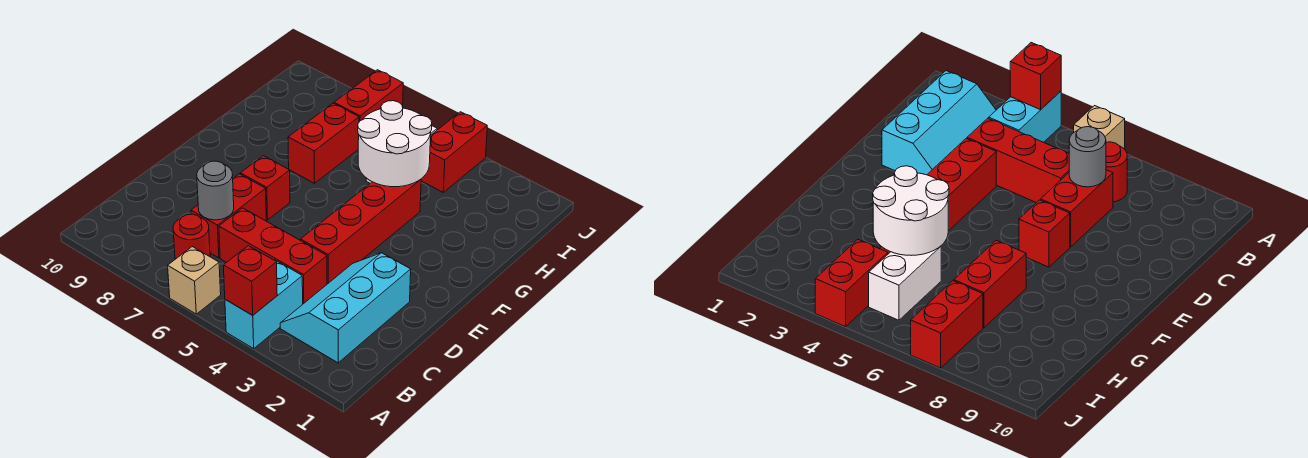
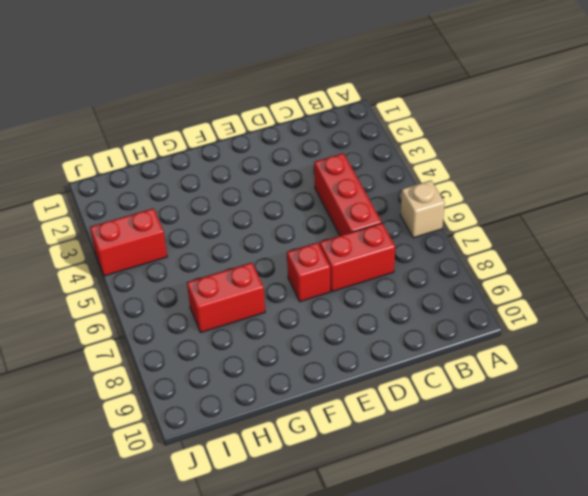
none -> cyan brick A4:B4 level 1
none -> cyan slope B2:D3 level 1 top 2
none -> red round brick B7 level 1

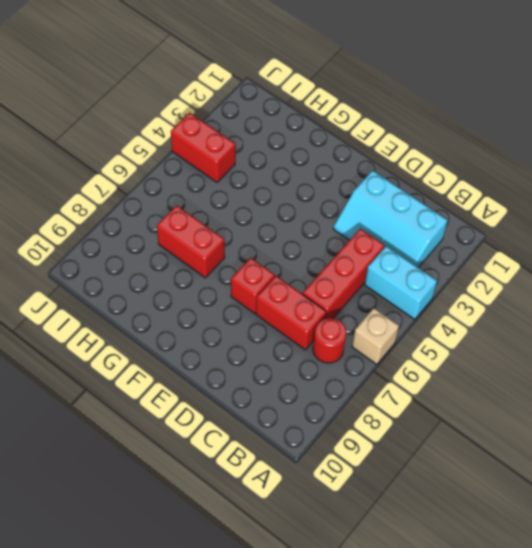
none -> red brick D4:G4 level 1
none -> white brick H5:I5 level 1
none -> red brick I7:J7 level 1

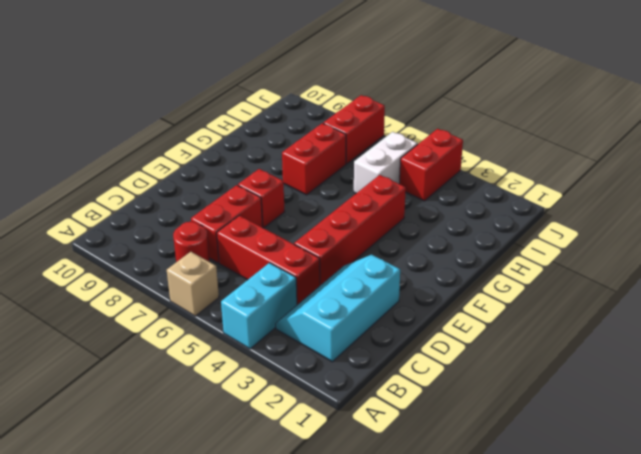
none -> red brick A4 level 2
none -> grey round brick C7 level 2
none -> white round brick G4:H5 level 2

### [Task statement]
Could you retype each line of the material above exactly, skipping the pictures?

### [Answer for this exercise]
none -> cyan brick A4:B4 level 1
none -> cyan slope B2:D3 level 1 top 2
none -> red round brick B7 level 1

none -> red brick D4:G4 level 1
none -> white brick H5:I5 level 1
none -> red brick I7:J7 level 1

none -> red brick A4 level 2
none -> grey round brick C7 level 2
none -> white round brick G4:H5 level 2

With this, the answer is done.